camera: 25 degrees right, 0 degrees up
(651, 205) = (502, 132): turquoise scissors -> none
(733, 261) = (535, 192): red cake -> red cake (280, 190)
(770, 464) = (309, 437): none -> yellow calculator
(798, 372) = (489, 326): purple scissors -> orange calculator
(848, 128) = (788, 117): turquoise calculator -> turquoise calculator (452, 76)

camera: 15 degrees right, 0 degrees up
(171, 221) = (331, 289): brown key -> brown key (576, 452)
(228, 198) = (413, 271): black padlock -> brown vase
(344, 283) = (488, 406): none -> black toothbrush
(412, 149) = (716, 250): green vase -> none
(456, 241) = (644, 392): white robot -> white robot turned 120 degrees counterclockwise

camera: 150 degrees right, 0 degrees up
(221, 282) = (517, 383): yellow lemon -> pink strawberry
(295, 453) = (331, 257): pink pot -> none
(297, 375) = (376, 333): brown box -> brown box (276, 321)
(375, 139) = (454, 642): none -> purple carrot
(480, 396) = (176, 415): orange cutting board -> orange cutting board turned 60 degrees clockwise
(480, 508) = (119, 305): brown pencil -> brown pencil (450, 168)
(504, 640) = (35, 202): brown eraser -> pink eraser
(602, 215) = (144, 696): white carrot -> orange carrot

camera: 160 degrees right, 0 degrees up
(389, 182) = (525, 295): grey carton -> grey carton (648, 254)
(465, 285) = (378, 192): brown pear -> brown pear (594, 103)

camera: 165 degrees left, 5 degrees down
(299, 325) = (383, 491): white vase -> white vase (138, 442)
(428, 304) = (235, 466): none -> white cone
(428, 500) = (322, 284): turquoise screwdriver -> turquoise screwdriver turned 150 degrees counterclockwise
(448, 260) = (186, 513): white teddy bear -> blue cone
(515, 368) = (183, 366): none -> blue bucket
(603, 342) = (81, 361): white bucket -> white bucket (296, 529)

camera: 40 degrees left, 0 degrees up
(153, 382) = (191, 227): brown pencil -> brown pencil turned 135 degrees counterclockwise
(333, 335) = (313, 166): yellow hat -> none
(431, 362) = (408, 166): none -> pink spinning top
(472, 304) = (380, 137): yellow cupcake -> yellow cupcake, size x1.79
----------
About this exercise:
Return all of the listing above exactly, leaving nothing out.

Output below:
camera: 25 degrees right, 0 degrees up
(651, 205) = (502, 132): turquoise scissors -> none
(733, 261) = (535, 192): red cake -> red cake (280, 190)
(770, 464) = (309, 437): none -> yellow calculator
(798, 372) = (489, 326): purple scissors -> orange calculator
(848, 128) = (788, 117): turquoise calculator -> turquoise calculator (452, 76)

camera: 15 degrees right, 0 degrees up
(171, 221) = (331, 289): brown key -> brown key (576, 452)
(228, 198) = (413, 271): black padlock -> brown vase
(344, 283) = (488, 406): none -> black toothbrush
(412, 149) = (716, 250): green vase -> none
(456, 241) = (644, 392): white robot -> white robot turned 120 degrees counterclockwise

camera: 150 degrees right, 0 degrees up
(221, 282) = (517, 383): yellow lemon -> pink strawberry
(295, 453) = (331, 257): pink pot -> none
(297, 375) = (376, 333): brown box -> brown box (276, 321)
(375, 139) = (454, 642): none -> purple carrot
(480, 396) = (176, 415): orange cutting board -> orange cutting board turned 60 degrees clockwise
(480, 508) = (119, 305): brown pencil -> brown pencil (450, 168)
(504, 640) = (35, 202): brown eraser -> pink eraser
(602, 215) = (144, 696): white carrot -> orange carrot

camera: 160 degrees right, 0 degrees up
(389, 182) = (525, 295): grey carton -> grey carton (648, 254)
(465, 285) = (378, 192): brown pear -> brown pear (594, 103)

camera: 165 degrees left, 5 degrees down
(299, 325) = (383, 491): white vase -> white vase (138, 442)
(428, 304) = (235, 466): none -> white cone
(428, 500) = (322, 284): turquoise screwdriver -> turquoise screwdriver turned 150 degrees counterclockwise
(448, 260) = (186, 513): white teddy bear -> blue cone
(515, 368) = (183, 366): none -> blue bucket
(603, 342) = (81, 361): white bucket -> white bucket (296, 529)

camera: 40 degrees left, 0 degrees up
(153, 382) = (191, 227): brown pencil -> brown pencil turned 135 degrees counterclockwise
(333, 335) = (313, 166): yellow hat -> none
(431, 362) = (408, 166): none -> pink spinning top
(472, 304) = (380, 137): yellow cupcake -> yellow cupcake, size x1.79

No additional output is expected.